*Task objective*
Keep only the lines of the listing that include the word "czerwony", and copy them.

*Task material*
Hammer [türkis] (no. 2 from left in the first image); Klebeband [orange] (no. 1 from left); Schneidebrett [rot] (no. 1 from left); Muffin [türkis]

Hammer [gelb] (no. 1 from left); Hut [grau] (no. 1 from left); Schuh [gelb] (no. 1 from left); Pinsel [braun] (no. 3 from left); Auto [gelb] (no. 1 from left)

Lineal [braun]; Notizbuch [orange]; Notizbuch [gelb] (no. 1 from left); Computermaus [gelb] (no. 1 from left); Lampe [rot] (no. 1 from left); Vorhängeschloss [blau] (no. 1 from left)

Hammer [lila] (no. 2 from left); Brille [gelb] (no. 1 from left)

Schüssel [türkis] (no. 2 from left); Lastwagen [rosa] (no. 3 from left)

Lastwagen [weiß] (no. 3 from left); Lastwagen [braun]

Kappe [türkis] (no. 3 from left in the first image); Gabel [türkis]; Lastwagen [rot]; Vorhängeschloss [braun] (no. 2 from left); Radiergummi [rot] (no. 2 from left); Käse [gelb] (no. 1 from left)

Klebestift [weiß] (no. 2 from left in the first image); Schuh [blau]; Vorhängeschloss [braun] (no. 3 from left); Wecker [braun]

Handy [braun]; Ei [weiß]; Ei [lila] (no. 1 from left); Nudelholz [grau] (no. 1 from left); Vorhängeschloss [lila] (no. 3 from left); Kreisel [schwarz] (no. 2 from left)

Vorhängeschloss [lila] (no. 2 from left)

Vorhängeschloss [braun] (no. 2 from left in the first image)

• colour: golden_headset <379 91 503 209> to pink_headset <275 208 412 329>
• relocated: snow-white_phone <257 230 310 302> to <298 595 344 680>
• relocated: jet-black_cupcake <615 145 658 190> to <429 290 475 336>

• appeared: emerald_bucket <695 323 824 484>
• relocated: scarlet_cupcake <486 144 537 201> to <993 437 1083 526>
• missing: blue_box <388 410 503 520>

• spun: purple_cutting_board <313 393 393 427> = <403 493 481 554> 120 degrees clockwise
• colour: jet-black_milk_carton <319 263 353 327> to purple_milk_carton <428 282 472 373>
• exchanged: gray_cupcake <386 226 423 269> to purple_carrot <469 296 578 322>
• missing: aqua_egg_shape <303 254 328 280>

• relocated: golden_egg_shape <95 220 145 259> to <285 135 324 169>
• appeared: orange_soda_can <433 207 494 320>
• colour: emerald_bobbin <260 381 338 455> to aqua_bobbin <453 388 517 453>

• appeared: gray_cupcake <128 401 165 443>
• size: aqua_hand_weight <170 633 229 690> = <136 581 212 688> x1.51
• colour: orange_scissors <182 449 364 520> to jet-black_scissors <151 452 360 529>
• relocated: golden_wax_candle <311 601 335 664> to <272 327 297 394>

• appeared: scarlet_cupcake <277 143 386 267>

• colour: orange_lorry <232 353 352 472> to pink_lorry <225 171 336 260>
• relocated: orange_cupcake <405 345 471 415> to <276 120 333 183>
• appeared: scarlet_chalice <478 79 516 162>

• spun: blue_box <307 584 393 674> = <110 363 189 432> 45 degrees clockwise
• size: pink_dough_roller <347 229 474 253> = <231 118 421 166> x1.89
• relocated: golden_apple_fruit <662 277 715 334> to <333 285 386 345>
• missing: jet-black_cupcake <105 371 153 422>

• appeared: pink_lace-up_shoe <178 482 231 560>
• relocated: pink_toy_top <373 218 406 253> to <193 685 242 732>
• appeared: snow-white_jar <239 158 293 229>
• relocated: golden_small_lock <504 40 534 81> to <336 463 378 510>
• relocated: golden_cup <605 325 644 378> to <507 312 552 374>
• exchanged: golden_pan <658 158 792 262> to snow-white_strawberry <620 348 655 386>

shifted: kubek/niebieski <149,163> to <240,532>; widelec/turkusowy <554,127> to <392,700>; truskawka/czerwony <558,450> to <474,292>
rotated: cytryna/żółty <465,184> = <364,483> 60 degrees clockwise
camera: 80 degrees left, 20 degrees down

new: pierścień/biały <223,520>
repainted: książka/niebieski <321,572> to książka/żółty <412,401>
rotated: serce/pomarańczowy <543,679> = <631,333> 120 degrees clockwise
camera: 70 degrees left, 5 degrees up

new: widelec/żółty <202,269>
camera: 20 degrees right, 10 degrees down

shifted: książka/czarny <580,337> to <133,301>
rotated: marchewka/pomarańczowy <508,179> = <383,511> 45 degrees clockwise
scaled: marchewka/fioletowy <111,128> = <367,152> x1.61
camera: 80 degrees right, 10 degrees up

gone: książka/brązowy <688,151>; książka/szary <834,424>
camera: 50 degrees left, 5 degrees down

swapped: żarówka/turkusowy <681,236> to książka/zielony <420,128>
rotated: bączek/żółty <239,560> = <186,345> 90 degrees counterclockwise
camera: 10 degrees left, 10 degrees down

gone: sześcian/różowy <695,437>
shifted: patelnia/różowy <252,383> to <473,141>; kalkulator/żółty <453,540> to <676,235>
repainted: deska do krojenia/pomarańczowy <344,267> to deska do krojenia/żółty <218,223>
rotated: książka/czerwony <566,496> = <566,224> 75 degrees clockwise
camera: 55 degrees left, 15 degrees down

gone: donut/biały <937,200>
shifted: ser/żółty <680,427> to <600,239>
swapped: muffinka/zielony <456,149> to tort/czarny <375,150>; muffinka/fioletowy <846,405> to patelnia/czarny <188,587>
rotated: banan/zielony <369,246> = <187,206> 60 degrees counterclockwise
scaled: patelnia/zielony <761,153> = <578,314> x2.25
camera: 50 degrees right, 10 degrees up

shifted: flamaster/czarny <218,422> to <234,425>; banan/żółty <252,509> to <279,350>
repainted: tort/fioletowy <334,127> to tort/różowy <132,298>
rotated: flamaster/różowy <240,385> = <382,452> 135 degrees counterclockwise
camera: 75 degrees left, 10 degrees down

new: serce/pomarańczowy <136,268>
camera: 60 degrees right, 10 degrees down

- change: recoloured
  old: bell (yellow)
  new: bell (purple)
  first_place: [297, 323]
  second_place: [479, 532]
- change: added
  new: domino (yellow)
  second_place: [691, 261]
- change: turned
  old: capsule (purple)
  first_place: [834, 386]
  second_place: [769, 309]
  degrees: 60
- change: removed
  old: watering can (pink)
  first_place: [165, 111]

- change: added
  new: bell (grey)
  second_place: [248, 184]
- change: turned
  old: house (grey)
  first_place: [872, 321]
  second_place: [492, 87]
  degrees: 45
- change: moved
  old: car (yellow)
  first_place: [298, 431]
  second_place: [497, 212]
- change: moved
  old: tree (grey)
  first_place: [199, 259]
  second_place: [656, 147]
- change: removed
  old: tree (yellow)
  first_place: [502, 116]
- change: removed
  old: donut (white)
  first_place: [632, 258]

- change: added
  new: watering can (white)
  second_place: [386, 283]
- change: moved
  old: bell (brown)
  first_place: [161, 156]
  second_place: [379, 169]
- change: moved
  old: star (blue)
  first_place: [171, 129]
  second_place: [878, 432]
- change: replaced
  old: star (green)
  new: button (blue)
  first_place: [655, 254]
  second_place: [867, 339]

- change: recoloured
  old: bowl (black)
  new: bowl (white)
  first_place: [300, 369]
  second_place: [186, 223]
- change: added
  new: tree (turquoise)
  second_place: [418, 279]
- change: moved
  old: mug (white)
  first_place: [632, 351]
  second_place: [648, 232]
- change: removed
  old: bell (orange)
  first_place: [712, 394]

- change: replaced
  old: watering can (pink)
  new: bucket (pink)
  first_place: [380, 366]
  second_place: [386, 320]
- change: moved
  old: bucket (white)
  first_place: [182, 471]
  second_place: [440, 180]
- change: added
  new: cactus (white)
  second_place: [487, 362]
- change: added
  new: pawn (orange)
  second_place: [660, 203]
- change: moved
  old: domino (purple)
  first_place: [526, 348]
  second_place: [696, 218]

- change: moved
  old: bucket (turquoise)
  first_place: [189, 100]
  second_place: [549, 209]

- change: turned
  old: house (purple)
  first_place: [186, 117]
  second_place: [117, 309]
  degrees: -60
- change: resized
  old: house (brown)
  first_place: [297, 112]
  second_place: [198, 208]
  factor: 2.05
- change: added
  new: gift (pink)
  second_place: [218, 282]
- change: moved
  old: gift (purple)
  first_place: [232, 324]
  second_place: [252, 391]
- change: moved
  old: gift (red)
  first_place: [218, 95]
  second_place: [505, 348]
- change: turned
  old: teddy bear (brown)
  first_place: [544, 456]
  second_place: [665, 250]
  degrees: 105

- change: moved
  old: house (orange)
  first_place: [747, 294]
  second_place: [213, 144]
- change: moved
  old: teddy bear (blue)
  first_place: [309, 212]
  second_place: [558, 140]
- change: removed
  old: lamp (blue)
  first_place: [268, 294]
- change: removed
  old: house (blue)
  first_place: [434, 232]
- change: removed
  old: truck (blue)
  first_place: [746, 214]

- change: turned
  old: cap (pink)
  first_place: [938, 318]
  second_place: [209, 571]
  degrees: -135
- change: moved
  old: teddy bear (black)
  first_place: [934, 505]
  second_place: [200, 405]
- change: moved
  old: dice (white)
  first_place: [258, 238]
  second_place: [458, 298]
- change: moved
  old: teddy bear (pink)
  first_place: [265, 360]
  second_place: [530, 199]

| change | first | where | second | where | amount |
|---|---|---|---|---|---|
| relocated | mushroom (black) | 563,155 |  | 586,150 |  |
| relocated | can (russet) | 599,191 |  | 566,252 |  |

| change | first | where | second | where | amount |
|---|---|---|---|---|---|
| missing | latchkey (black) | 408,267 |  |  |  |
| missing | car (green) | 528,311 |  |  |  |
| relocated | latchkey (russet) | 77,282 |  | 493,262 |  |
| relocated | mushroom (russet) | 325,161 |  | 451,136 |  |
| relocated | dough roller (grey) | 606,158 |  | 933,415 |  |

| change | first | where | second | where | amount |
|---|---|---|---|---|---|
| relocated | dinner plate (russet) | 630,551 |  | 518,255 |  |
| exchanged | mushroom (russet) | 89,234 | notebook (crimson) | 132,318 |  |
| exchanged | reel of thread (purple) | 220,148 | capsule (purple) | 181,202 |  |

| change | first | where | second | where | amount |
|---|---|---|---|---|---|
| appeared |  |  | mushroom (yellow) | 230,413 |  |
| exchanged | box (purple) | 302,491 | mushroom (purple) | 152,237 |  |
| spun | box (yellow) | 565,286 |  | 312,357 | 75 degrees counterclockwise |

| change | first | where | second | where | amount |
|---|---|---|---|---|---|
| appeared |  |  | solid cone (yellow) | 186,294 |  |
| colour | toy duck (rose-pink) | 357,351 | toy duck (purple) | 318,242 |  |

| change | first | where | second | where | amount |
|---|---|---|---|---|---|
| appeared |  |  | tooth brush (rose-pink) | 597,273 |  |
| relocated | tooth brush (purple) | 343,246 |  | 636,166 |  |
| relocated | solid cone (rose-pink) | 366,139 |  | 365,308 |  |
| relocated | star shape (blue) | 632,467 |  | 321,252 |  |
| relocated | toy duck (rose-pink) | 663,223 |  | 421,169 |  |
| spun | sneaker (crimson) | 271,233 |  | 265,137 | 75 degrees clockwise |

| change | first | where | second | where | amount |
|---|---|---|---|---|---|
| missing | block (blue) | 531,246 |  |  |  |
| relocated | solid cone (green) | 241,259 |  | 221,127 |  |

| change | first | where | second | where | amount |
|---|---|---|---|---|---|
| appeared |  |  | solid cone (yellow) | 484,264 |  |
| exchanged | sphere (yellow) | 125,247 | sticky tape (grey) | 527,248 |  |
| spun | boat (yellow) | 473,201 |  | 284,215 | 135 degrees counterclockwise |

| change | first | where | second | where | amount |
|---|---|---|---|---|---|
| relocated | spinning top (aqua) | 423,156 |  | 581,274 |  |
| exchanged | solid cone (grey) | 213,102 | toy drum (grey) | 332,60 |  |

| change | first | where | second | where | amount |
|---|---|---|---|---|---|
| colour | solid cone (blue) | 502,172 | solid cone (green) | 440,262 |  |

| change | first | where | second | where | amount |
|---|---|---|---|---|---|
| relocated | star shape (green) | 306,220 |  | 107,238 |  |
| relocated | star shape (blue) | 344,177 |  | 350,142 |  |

*Answer for the task*
shifted: kubek/niebieski <149,163> to <240,532>; widelec/turkusowy <554,127> to <392,700>; truskawka/czerwony <558,450> to <474,292>
rotated: książka/czerwony <566,496> = <566,224> 75 degrees clockwise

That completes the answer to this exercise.